** Opening Exercise inputs block **
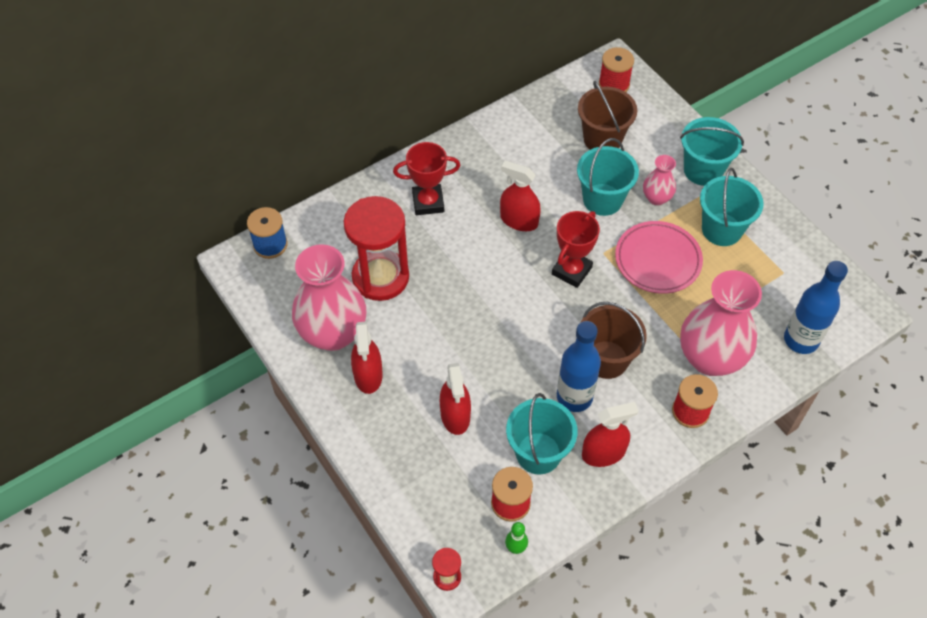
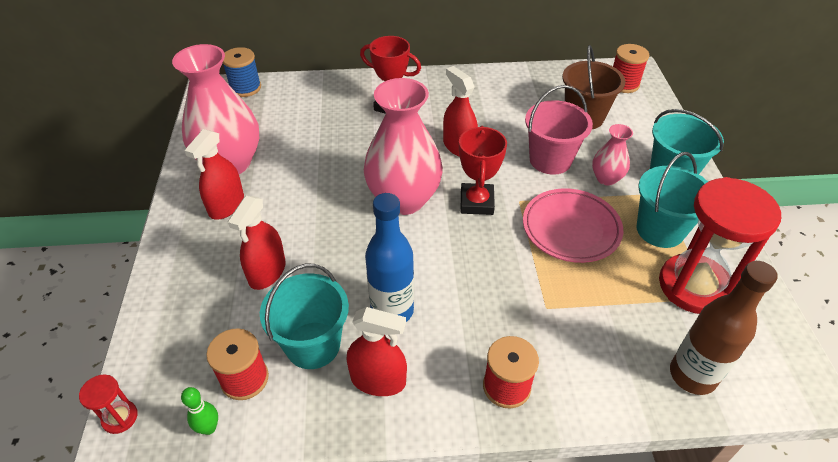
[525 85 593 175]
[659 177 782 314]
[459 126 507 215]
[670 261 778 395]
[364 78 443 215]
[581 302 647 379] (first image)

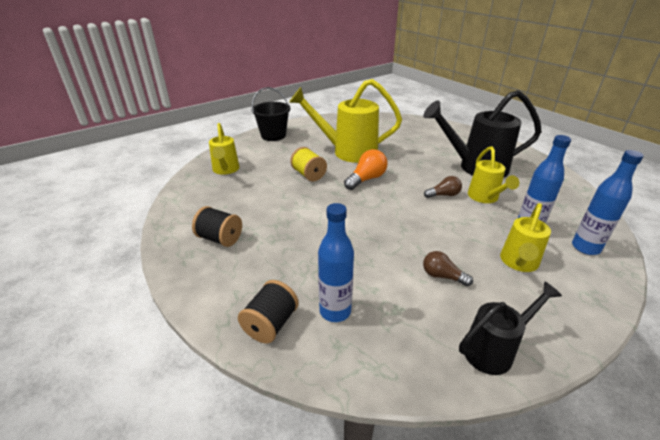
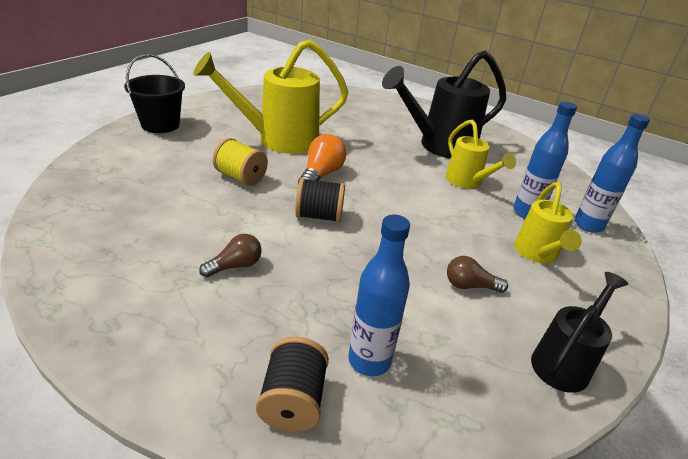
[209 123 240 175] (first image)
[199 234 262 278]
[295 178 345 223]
** Closing Exercise inputs block **
→ **Assigned task**
Copy out only the lines from the one containing "[459 126 507 215]" to the end of the entries, unchanged. Drop the pictures.

→ **Task answer**
[459 126 507 215]
[670 261 778 395]
[364 78 443 215]
[581 302 647 379] (first image)

[209 123 240 175] (first image)
[199 234 262 278]
[295 178 345 223]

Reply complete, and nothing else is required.